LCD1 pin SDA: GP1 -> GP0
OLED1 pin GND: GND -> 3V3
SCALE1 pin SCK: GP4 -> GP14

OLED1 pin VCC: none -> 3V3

* * *

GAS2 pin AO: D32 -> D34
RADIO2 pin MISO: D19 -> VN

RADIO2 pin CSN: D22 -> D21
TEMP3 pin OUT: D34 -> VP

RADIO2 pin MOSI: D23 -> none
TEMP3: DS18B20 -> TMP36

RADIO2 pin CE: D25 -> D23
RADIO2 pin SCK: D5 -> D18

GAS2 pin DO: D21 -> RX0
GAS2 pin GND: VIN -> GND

--

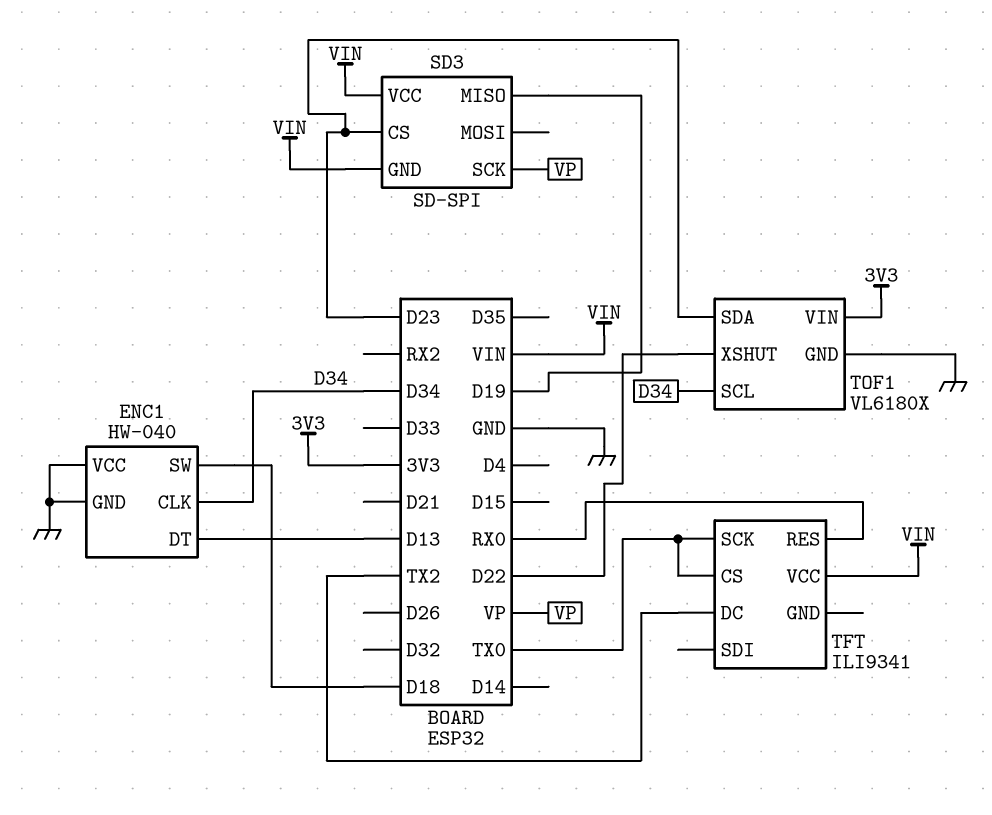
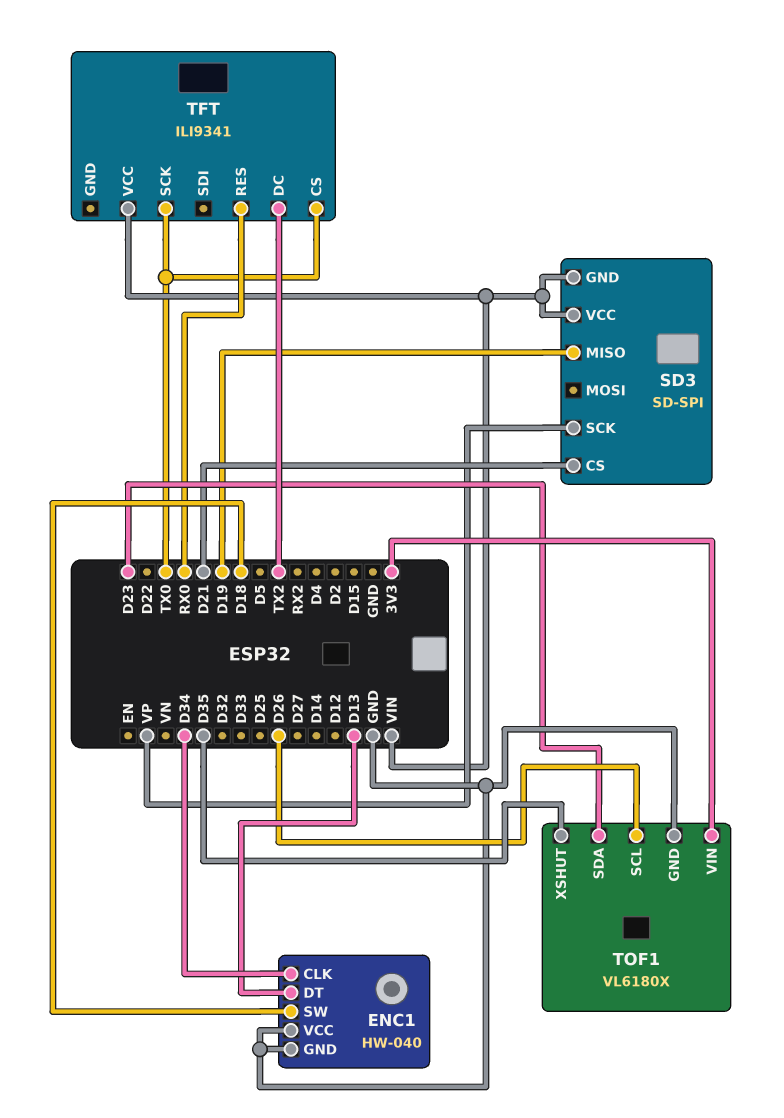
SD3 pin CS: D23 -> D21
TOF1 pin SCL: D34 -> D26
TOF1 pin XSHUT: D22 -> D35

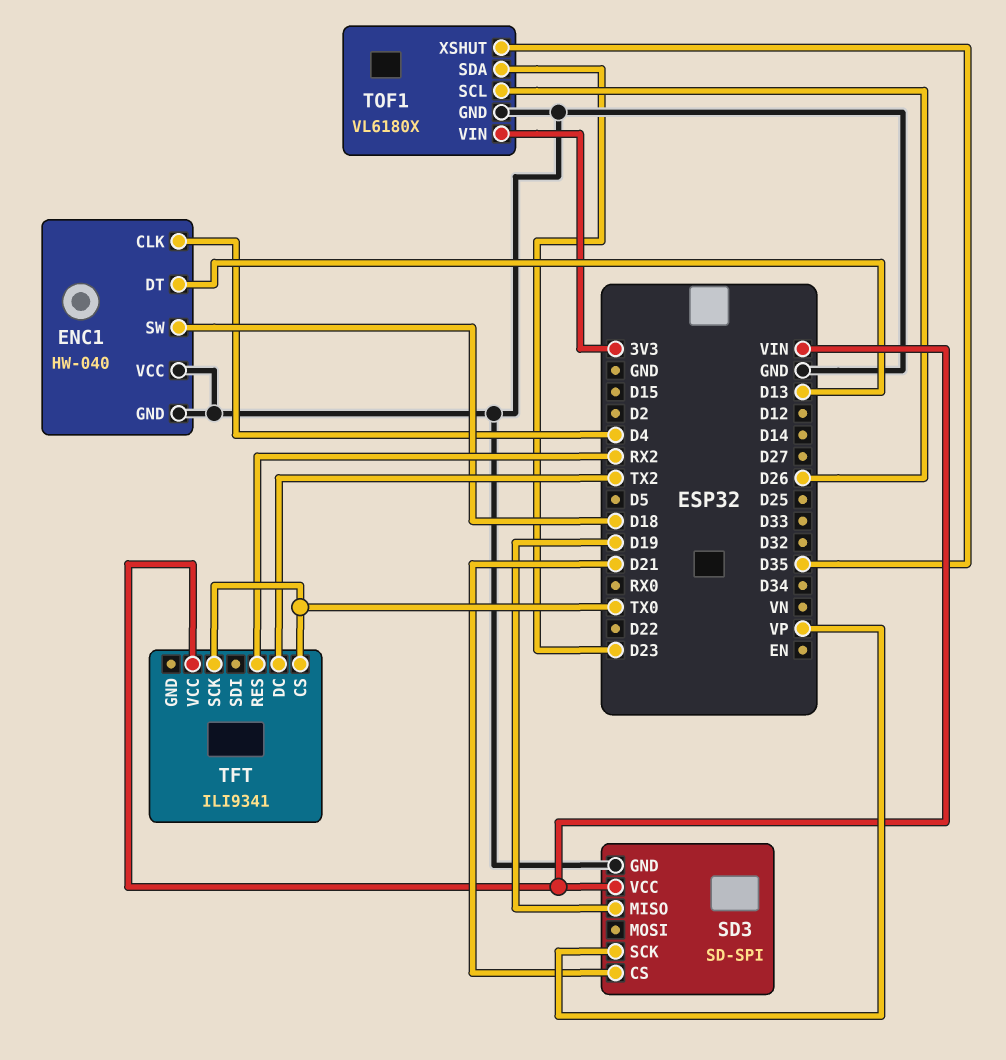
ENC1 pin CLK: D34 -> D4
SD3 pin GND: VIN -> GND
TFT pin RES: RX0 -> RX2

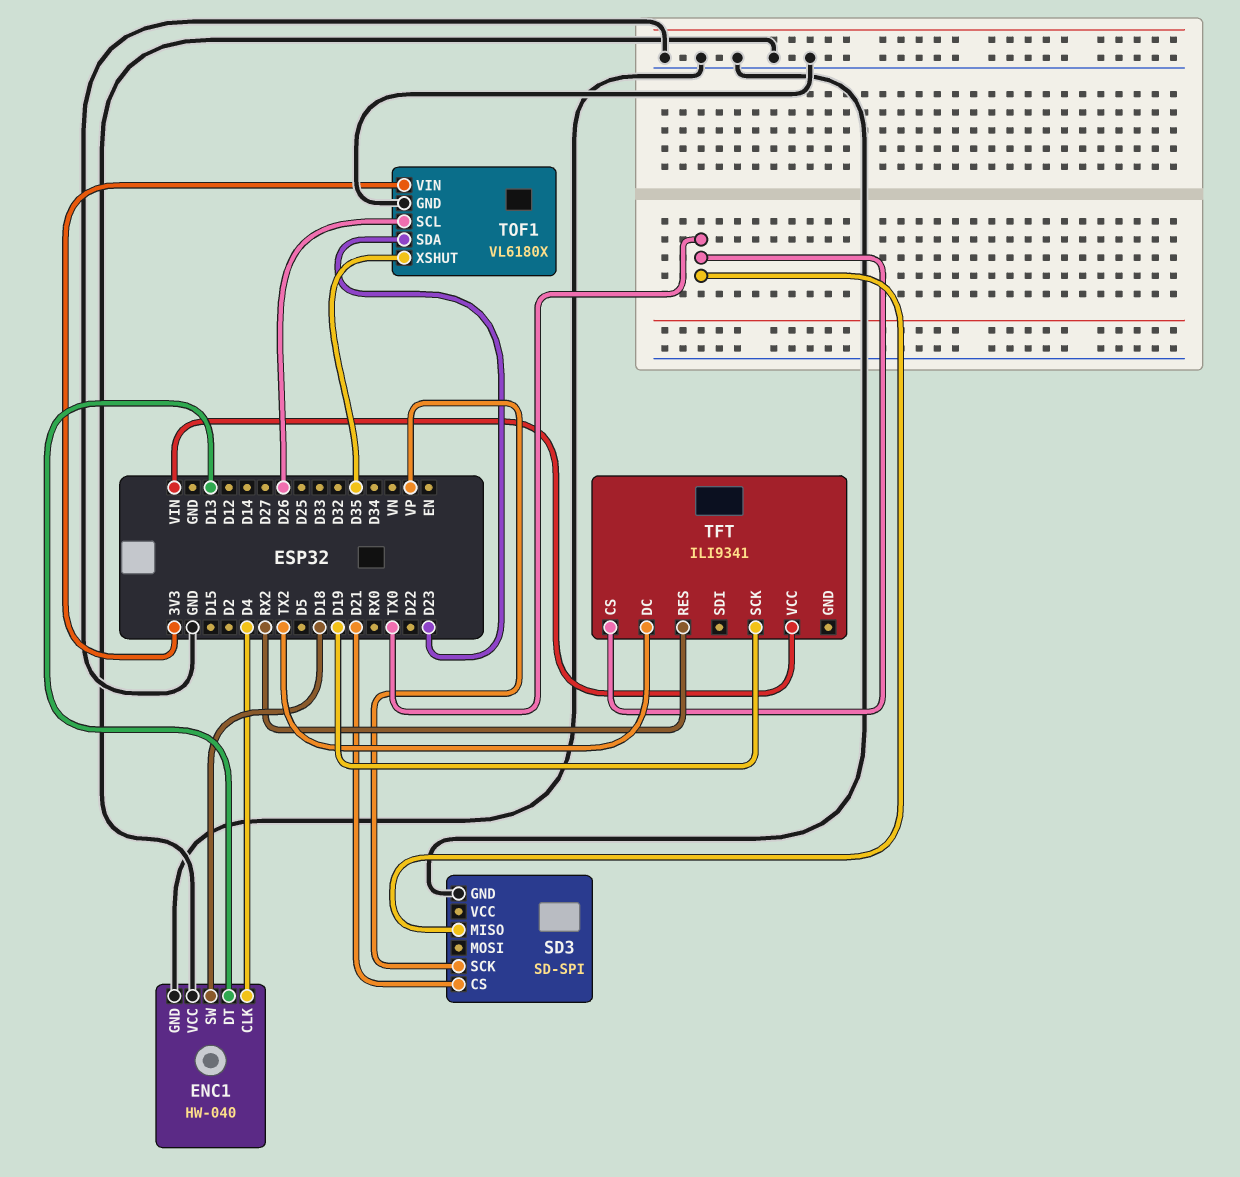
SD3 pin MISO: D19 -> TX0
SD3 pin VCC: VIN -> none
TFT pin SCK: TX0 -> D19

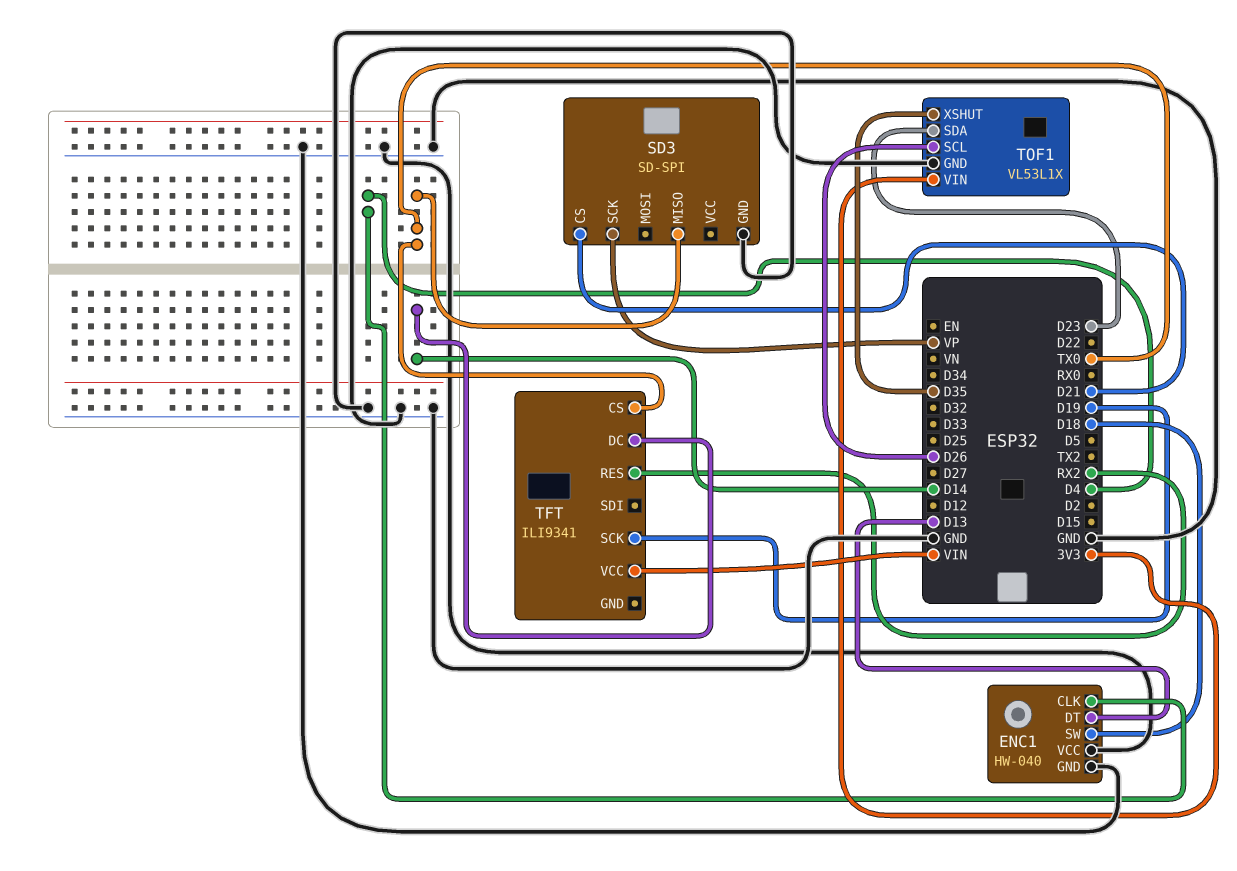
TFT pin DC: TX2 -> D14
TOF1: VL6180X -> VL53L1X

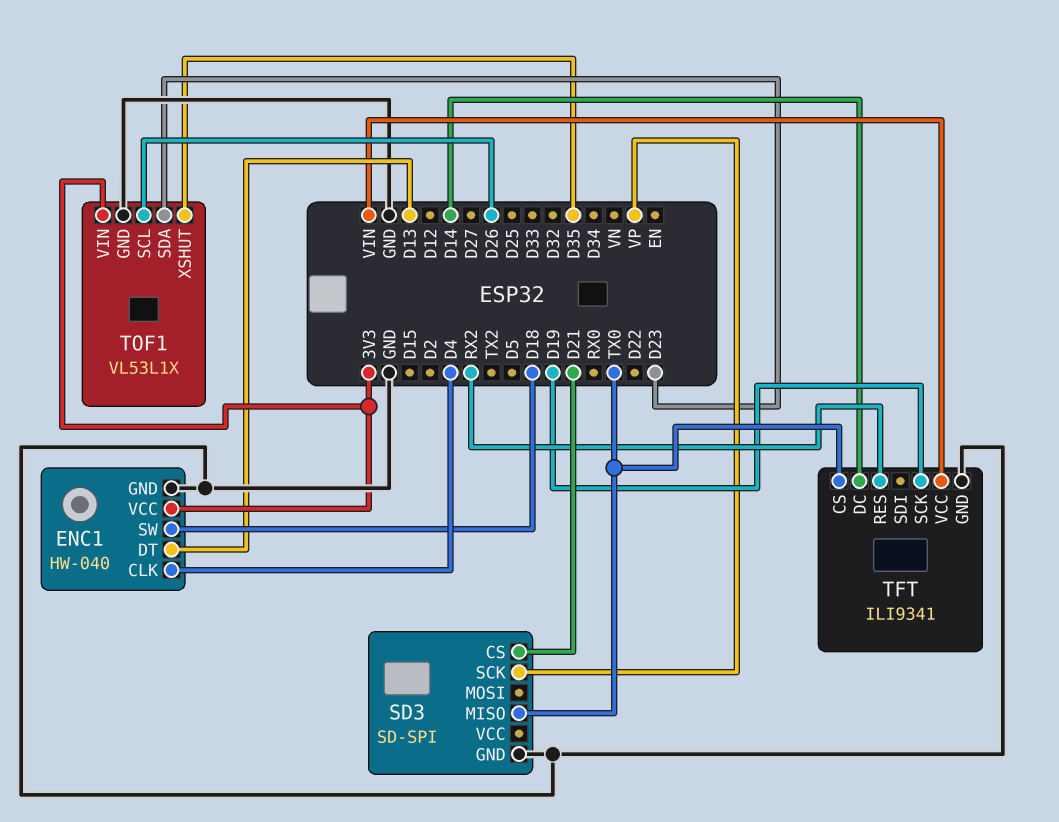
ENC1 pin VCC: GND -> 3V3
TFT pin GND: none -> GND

# What the task asks
The listing above holds a line with "TEMP3: DS18B20 -> TMP36" and a line with "GAS2 pin GND: VIN -> GND". Print the stretch from the first through the second, exactly and alone.

# Solution
TEMP3: DS18B20 -> TMP36

RADIO2 pin CE: D25 -> D23
RADIO2 pin SCK: D5 -> D18

GAS2 pin DO: D21 -> RX0
GAS2 pin GND: VIN -> GND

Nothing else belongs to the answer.